Data to examine:
****

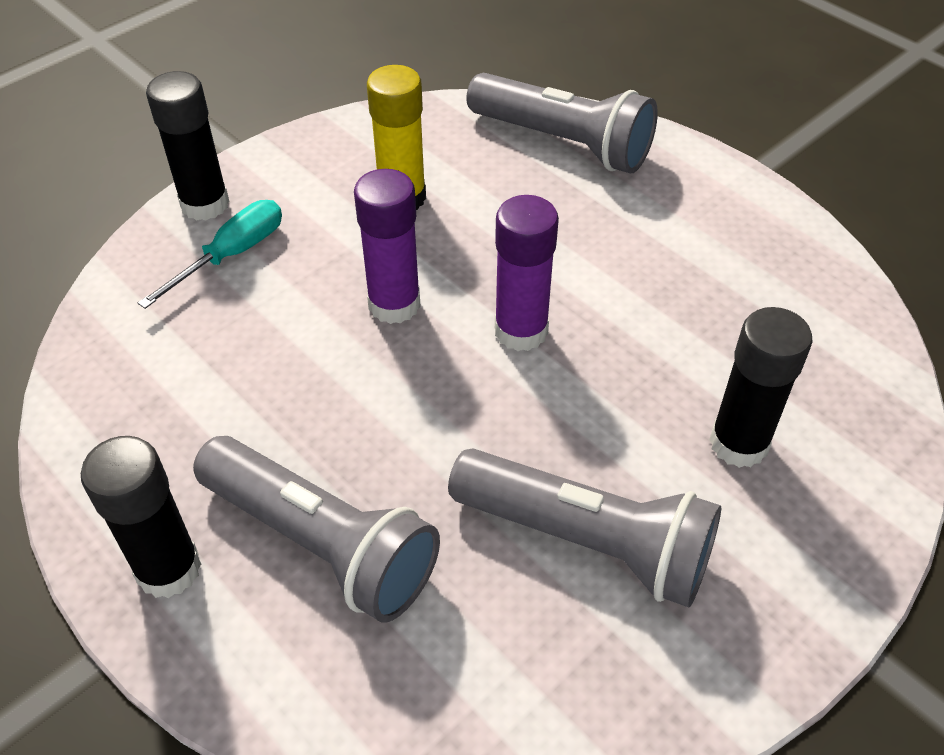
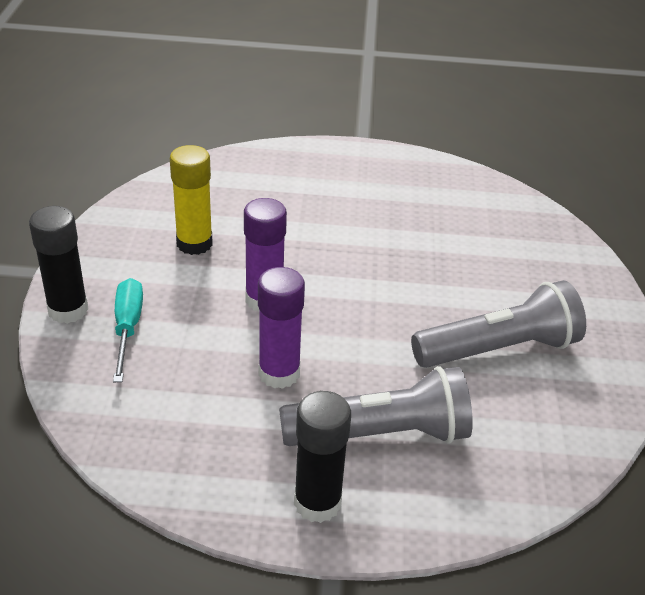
camera: 45 degrees left, 10 degrees down
(521, 331) = (348, 275): purple glue stick -> purple glue stick (279, 373)
(563, 143) = (250, 172): grey flashlight -> none
(739, 443) = (507, 268): black glue stick -> none

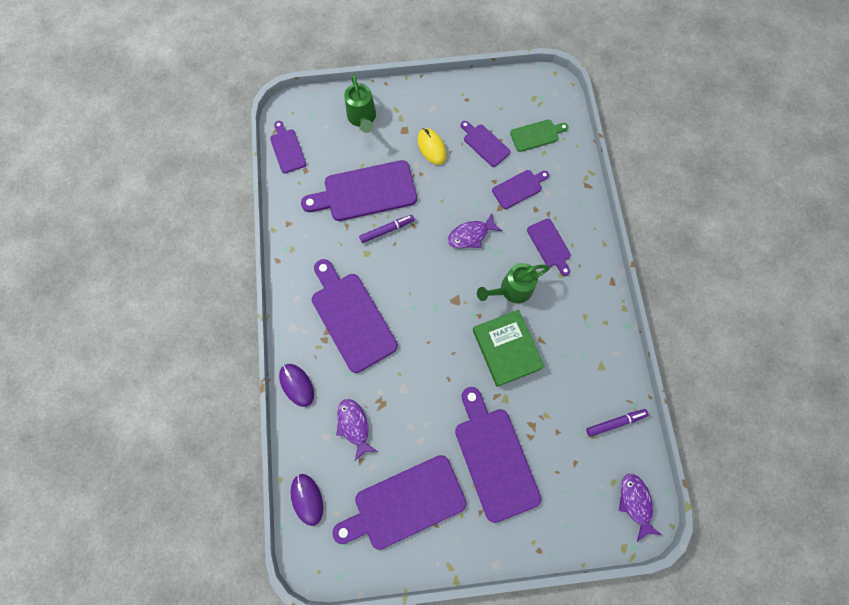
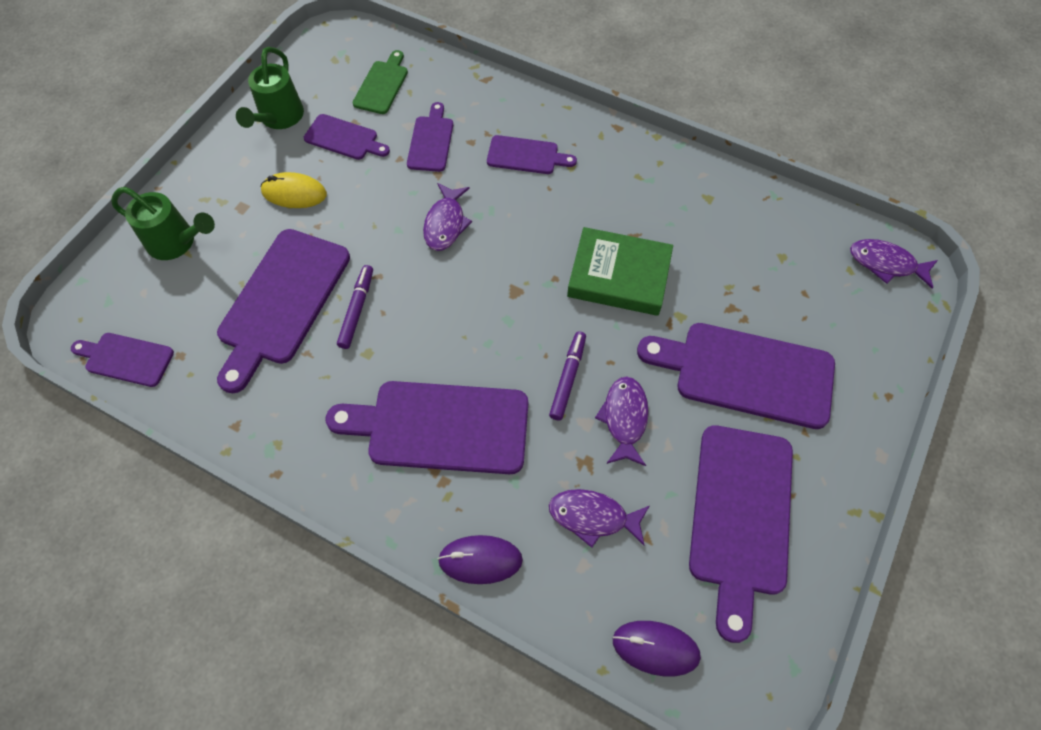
camera: 55 degrees left, 10 degrees down
(420, 407) = (624, 418): none -> purple fish
(485, 144) = (344, 138): purple cutting board -> purple cutting board turned 150 degrees counterclockwise
(512, 290) = (549, 225): green watering can -> green watering can (279, 118)
(615, 422) = (782, 225): purple marker -> purple marker (568, 378)

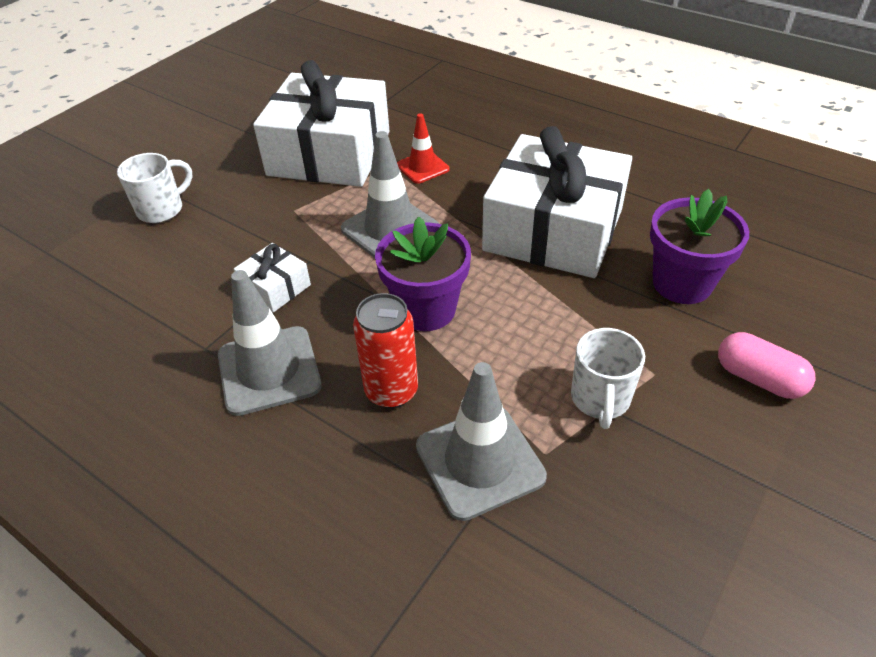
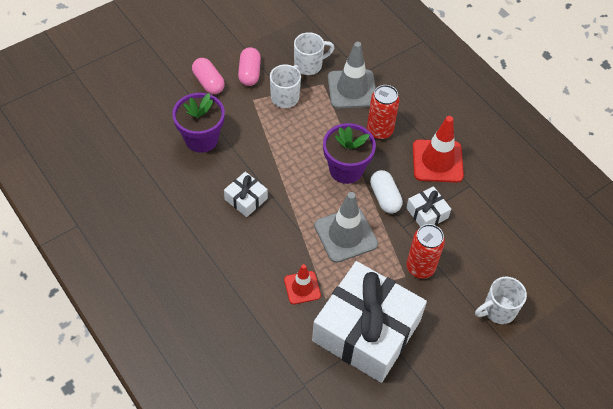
camera: 165 degrees left, 10 degrees up
(269, 370) = (437, 161): grey traffic cone -> red traffic cone
(274, 223) = (420, 267): none -> red can
(348, 289) = (385, 198): none -> white capsule
(553, 230) = (246, 199): white gift -> white gift, size x0.42
(599, 488) = (309, 65): none -> white mug
(702, 424) = (249, 73): none -> pink capsule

****

Prompt:
Once the line with "(348, 289) = (385, 198): none" is found, transcribe it and each line after it through the final line of the entries, exactly and only.

Exercise solution:
(348, 289) = (385, 198): none -> white capsule
(553, 230) = (246, 199): white gift -> white gift, size x0.42
(599, 488) = (309, 65): none -> white mug
(702, 424) = (249, 73): none -> pink capsule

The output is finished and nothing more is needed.